START Data provided
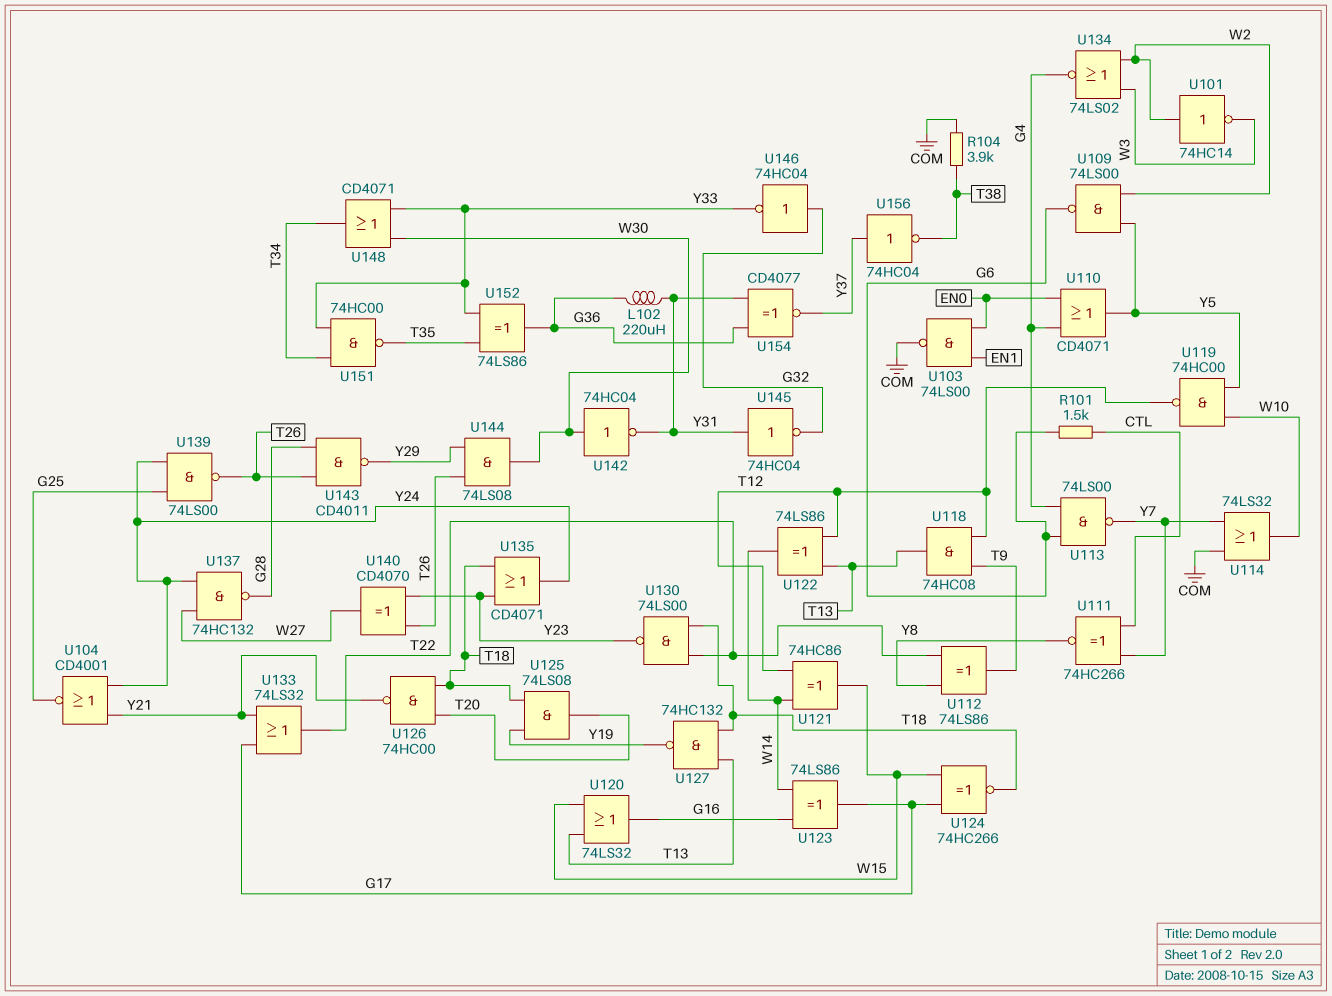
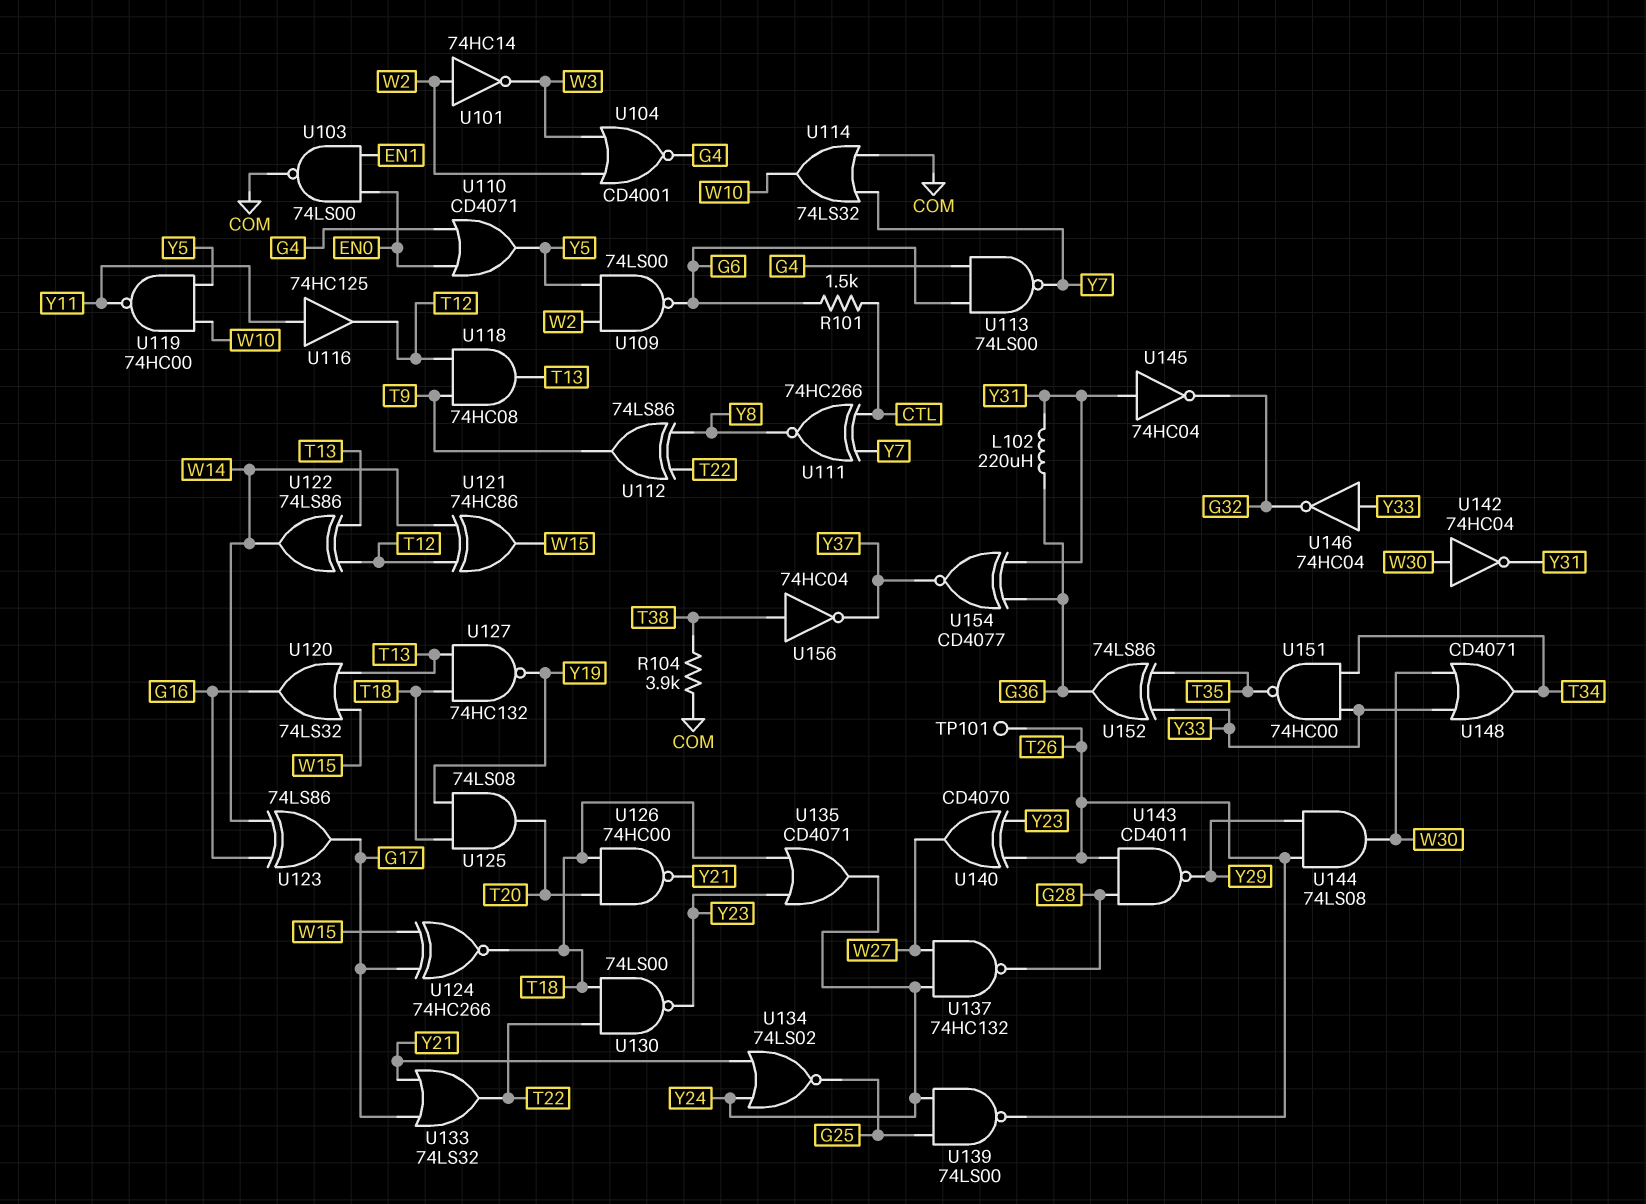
TP101: none -> test point (T26)
U104: NOR CD4001 (in Y21, in Y24, out G25) -> NOR CD4001 (in W2, in W3, out G4)
U116: none -> buffer 74HC125 (in Y11, out T12)
U119: NAND 74HC00 (in W10, in Y5, out T12) -> NAND 74HC00 (in W10, in Y5, out Y11)
U134: NOR 74LS02 (in W2, in W3, out G4) -> NOR 74LS02 (in Y21, in Y24, out G25)
U146: NOT 74HC04 (in G32, out Y33) -> NOT 74HC04 (in Y33, out G32)
U156: NOT 74HC04 (in Y37, out T38) -> NOT 74HC04 (in T38, out Y37)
END Data provided
Assigned task »
Retype the whole listing, keeping every line identical and omitting all pictures.

Solved problem »
TP101: none -> test point (T26)
U104: NOR CD4001 (in Y21, in Y24, out G25) -> NOR CD4001 (in W2, in W3, out G4)
U116: none -> buffer 74HC125 (in Y11, out T12)
U119: NAND 74HC00 (in W10, in Y5, out T12) -> NAND 74HC00 (in W10, in Y5, out Y11)
U134: NOR 74LS02 (in W2, in W3, out G4) -> NOR 74LS02 (in Y21, in Y24, out G25)
U146: NOT 74HC04 (in G32, out Y33) -> NOT 74HC04 (in Y33, out G32)
U156: NOT 74HC04 (in Y37, out T38) -> NOT 74HC04 (in T38, out Y37)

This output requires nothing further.